■ What is being asked ■
Every line of the material should be output exactly as written.

■ Data block ■

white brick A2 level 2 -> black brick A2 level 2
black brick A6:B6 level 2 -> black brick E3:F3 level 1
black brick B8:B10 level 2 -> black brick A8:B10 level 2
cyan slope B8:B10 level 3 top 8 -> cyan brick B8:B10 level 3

■ Exercise answer ■
white brick A2 level 2 -> black brick A2 level 2
black brick A6:B6 level 2 -> black brick E3:F3 level 1
black brick B8:B10 level 2 -> black brick A8:B10 level 2
cyan slope B8:B10 level 3 top 8 -> cyan brick B8:B10 level 3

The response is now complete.